■ WORK TO BE COMPLETED:
Leaving out every picture, quote the data below exactly as it appears.

════════════════════

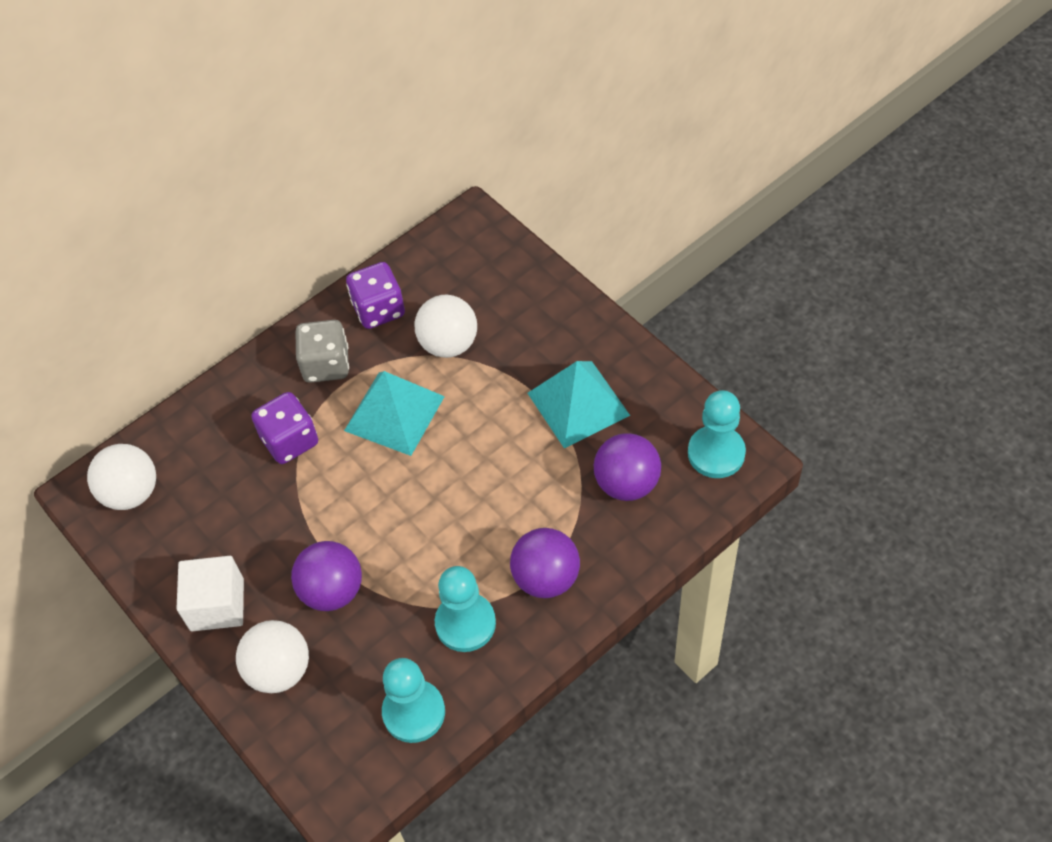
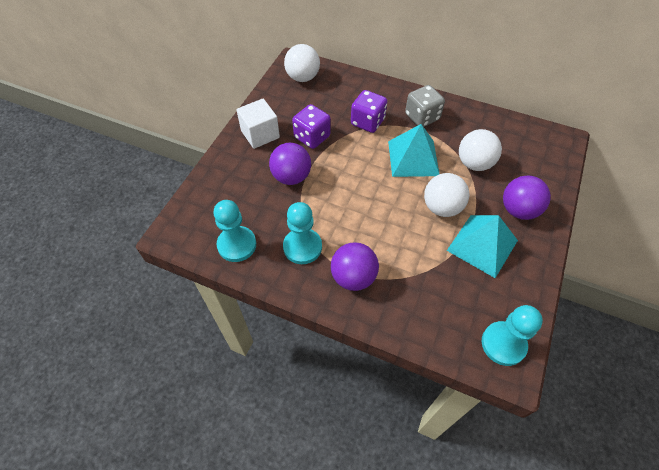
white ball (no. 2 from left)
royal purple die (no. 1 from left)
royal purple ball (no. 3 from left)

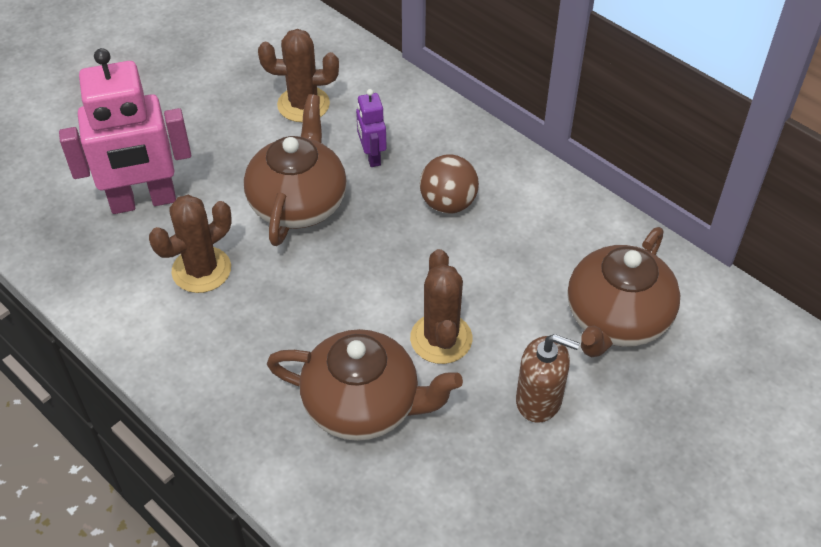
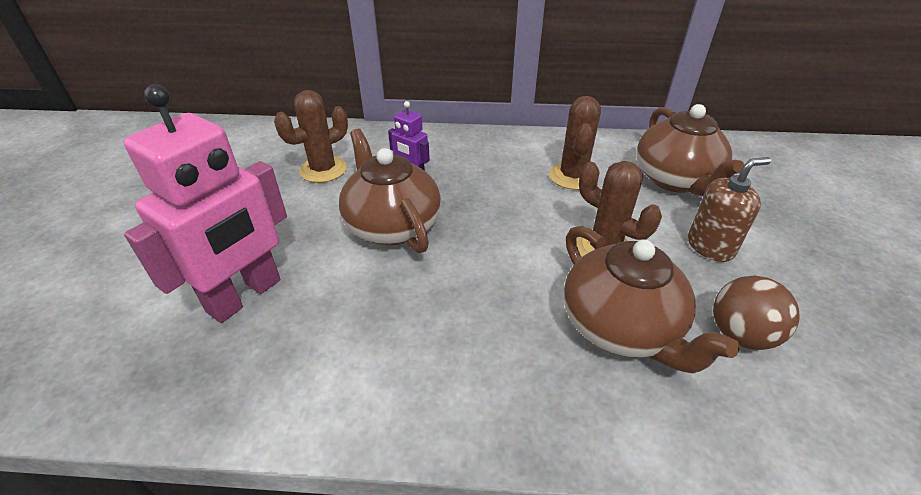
brown saguaro cactus (no. 2 from left)
brown china teapot (no. 2 from left)
brown ball

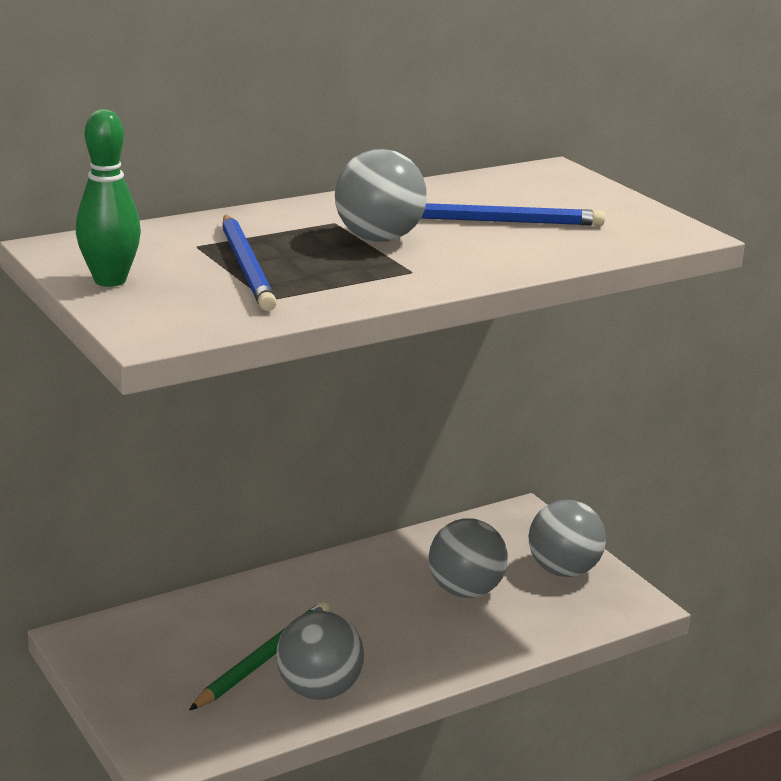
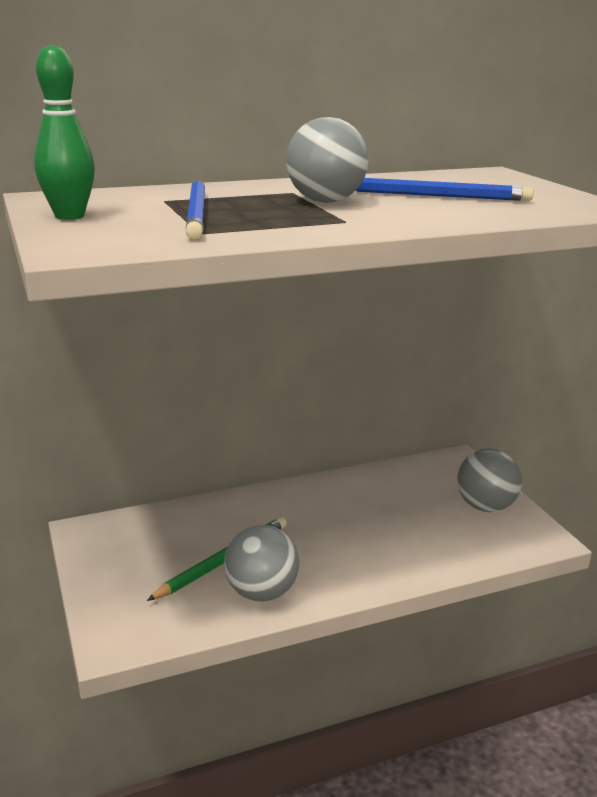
gray ball (no. 3 from left in the first image)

════════════════════

■ ANSWER AREA:
white ball (no. 2 from left)
royal purple die (no. 1 from left)
royal purple ball (no. 3 from left)

brown saguaro cactus (no. 2 from left)
brown china teapot (no. 2 from left)
brown ball

gray ball (no. 3 from left in the first image)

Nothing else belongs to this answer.